**Exercise requirements**
Output the lines of the records from the one containing "RGB pin B: VN -> D22" through the last, both ends included. Leave pictures out.

(Version comparison data)
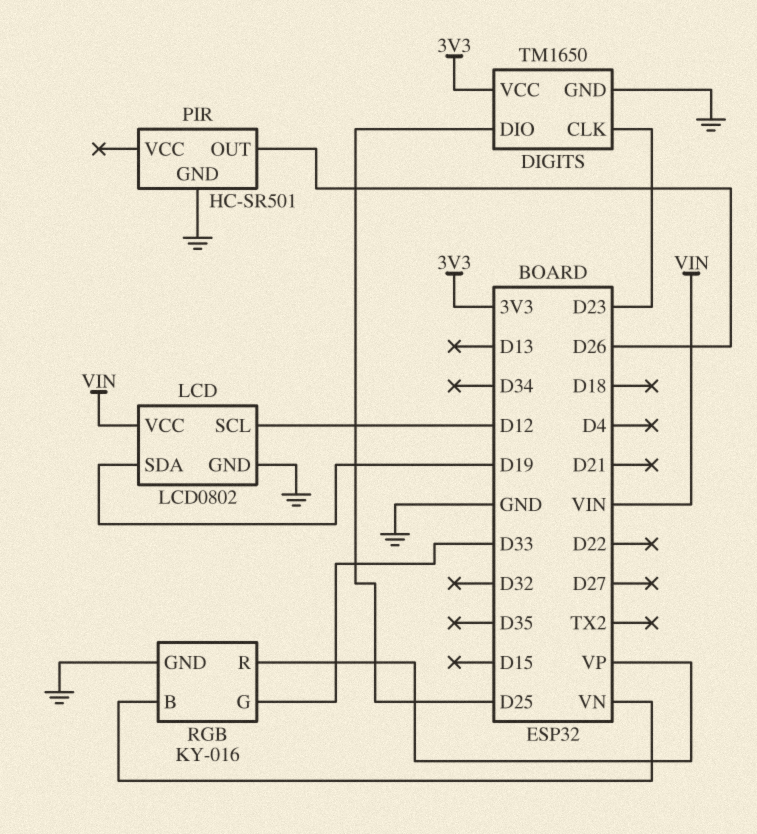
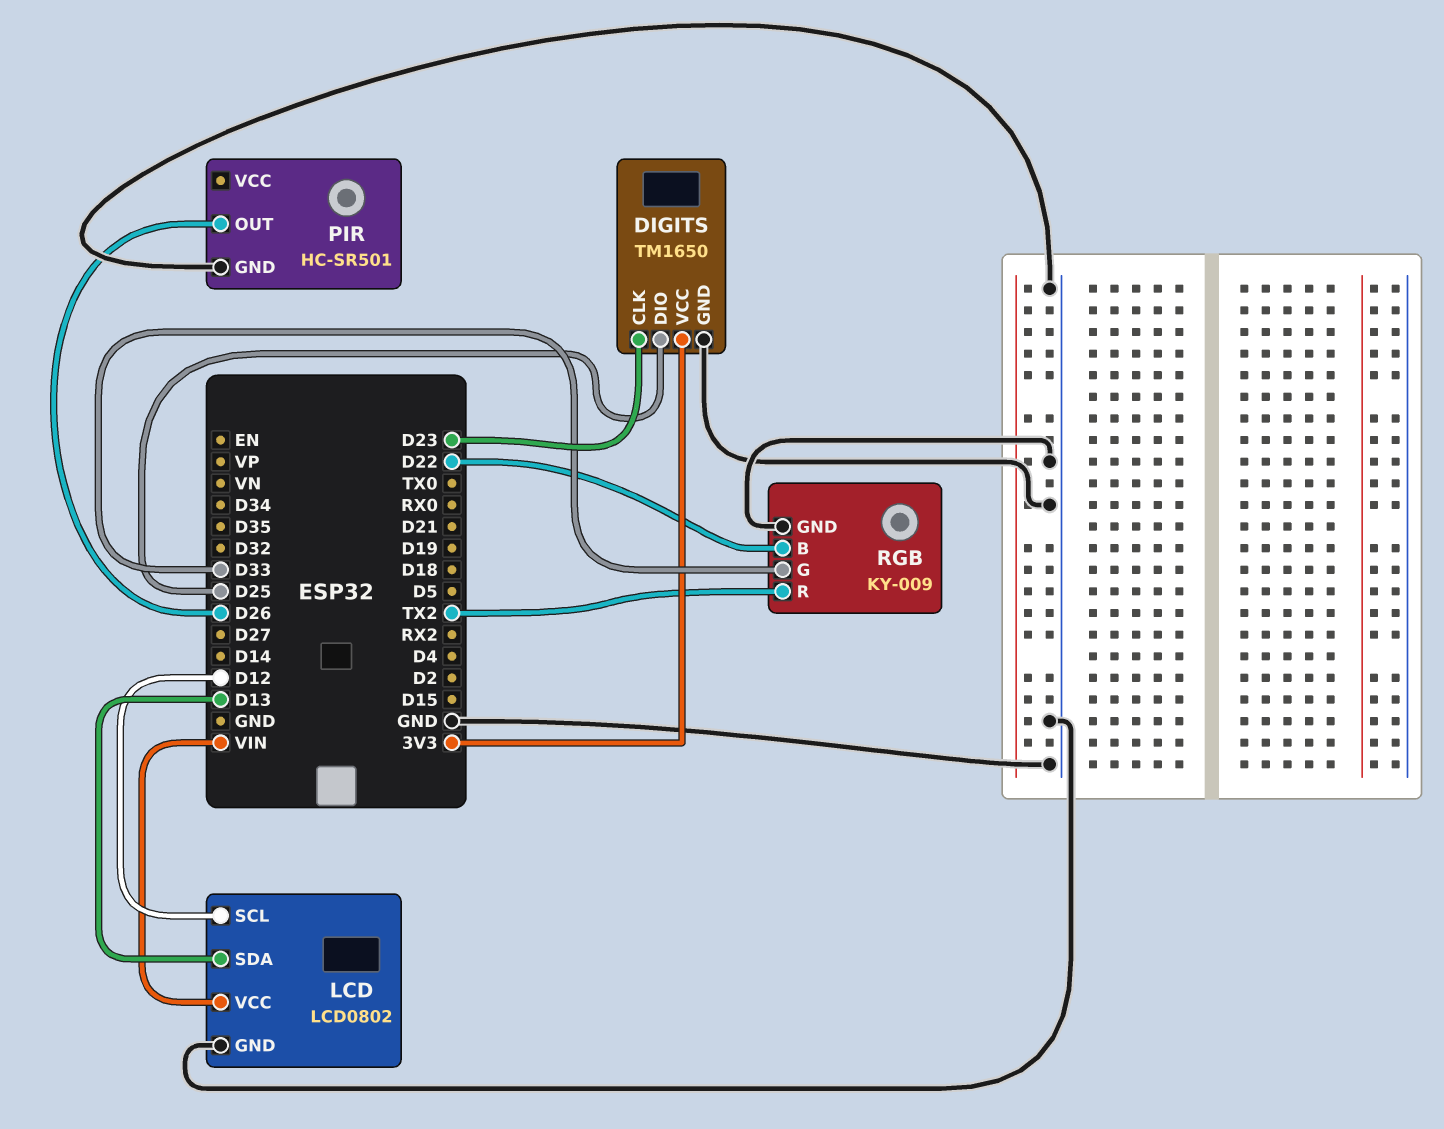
LCD pin SDA: D19 -> D13
RGB: KY-016 -> KY-009
RGB pin B: VN -> D22
RGB pin R: VP -> TX2

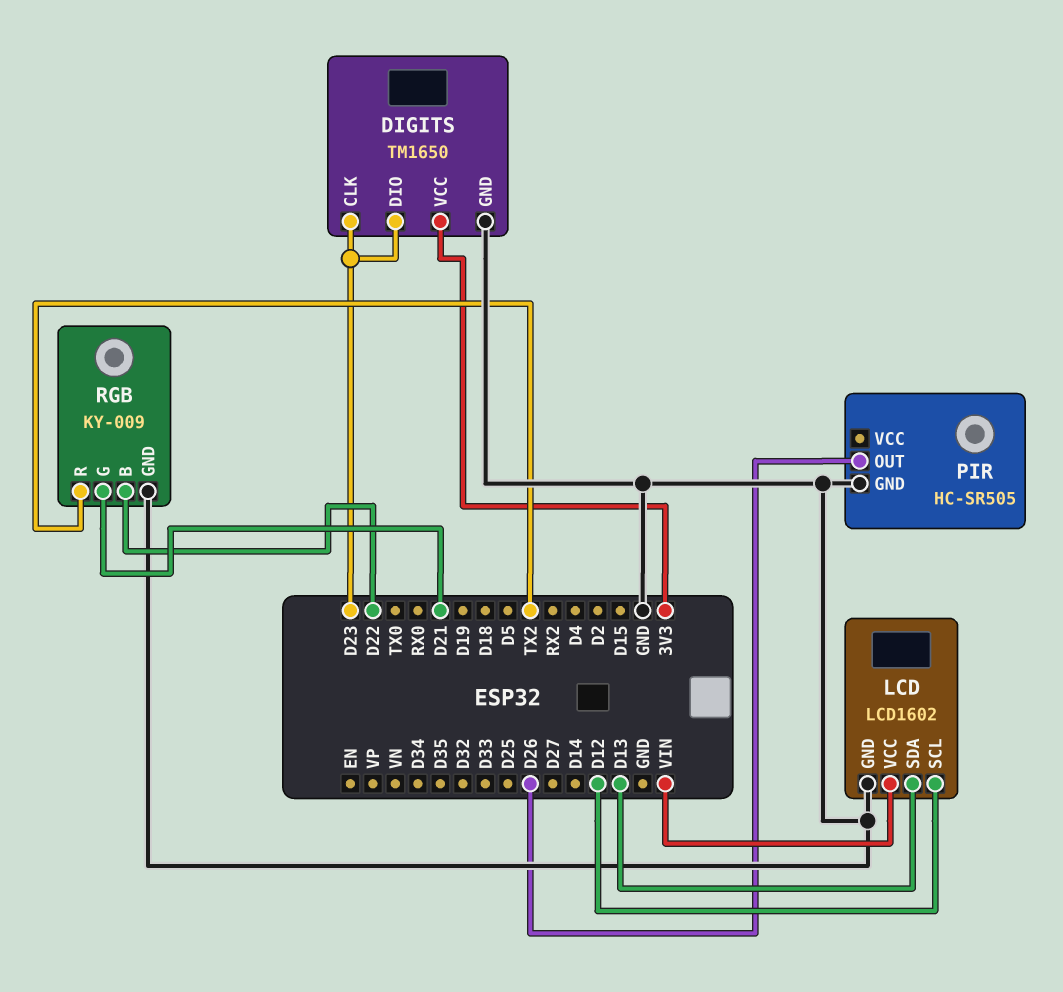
DIGITS pin DIO: D25 -> D23
LCD: LCD0802 -> LCD1602
PIR: HC-SR501 -> HC-SR505
RGB pin G: D33 -> D21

**Solved exercise**
RGB pin B: VN -> D22
RGB pin R: VP -> TX2

DIGITS pin DIO: D25 -> D23
LCD: LCD0802 -> LCD1602
PIR: HC-SR501 -> HC-SR505
RGB pin G: D33 -> D21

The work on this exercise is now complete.